:: Work instructions ::
All lines in the material with the string "plus" should be listed.

+++ Entries shown +++

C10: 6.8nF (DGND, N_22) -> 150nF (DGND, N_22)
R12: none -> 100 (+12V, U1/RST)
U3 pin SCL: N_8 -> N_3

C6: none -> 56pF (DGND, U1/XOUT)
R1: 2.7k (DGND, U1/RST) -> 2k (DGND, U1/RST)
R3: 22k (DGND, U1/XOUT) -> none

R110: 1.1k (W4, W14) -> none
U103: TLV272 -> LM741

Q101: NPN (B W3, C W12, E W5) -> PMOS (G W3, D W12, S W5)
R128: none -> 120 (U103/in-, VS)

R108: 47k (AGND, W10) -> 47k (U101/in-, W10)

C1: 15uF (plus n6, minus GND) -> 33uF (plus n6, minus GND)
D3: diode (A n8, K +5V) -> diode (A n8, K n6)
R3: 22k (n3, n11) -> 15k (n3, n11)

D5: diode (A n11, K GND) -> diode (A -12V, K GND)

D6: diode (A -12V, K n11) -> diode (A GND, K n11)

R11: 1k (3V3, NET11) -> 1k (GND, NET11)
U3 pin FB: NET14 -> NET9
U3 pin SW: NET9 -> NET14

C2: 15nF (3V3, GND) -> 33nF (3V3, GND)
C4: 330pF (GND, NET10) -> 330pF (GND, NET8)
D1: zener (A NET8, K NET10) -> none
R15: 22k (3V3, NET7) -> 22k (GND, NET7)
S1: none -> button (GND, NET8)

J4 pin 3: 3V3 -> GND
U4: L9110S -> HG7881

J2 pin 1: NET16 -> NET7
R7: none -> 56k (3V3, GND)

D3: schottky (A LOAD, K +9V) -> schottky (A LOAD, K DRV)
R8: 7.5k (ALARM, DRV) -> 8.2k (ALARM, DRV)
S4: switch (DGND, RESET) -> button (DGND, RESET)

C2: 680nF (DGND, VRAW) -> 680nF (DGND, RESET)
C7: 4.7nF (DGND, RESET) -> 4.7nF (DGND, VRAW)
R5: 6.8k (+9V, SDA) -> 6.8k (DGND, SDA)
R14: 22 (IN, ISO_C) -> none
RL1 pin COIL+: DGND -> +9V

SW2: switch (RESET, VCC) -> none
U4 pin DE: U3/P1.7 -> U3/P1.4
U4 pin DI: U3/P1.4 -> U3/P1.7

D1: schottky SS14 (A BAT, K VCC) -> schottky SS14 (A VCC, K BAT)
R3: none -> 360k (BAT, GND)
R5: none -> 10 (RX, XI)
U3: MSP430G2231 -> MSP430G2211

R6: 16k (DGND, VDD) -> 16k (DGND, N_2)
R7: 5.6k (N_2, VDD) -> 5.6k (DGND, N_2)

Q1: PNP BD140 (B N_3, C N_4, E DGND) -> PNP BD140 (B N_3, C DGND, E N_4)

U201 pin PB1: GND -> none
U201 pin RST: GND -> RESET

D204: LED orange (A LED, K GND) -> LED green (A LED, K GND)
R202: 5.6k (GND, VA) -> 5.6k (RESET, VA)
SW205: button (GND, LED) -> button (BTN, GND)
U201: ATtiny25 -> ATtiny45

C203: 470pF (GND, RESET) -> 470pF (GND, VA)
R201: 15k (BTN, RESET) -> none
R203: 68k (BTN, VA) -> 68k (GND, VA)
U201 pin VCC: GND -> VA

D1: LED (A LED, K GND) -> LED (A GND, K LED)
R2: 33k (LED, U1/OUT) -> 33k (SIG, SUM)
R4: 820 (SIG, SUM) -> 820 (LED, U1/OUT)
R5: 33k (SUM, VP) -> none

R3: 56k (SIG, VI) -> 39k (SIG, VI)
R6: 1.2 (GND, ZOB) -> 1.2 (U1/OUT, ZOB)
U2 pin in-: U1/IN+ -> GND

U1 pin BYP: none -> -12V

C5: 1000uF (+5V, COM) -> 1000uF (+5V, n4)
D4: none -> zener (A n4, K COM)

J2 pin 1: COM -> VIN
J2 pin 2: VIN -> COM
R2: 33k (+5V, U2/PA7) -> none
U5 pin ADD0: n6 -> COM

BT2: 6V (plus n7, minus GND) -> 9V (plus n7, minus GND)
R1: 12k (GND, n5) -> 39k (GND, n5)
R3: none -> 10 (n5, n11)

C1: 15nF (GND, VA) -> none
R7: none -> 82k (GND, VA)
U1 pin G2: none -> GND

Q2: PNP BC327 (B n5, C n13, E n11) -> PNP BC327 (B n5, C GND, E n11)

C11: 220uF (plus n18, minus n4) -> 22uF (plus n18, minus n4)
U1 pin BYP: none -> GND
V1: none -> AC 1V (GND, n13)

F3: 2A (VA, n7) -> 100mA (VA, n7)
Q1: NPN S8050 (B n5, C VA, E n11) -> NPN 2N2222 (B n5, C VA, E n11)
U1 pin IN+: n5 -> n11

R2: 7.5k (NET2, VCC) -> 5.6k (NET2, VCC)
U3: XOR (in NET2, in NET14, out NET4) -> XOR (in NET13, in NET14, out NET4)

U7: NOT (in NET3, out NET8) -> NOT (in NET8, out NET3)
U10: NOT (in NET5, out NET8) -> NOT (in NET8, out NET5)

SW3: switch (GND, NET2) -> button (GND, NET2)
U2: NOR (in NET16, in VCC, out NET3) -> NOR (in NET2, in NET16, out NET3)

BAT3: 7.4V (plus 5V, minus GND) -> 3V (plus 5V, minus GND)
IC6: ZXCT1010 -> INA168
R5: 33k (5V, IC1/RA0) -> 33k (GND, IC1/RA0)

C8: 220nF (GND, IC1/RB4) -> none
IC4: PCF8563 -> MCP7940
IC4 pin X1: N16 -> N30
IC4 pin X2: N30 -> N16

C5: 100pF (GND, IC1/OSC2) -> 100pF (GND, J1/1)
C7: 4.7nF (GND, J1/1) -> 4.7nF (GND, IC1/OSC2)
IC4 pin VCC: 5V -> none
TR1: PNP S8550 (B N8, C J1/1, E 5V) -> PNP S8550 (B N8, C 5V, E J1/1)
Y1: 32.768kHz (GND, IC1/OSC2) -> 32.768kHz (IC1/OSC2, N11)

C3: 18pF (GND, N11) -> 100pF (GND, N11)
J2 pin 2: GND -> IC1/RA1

+++

:: Answer ::
C1: 15uF (plus n6, minus GND) -> 33uF (plus n6, minus GND)
BT2: 6V (plus n7, minus GND) -> 9V (plus n7, minus GND)
C11: 220uF (plus n18, minus n4) -> 22uF (plus n18, minus n4)
BAT3: 7.4V (plus 5V, minus GND) -> 3V (plus 5V, minus GND)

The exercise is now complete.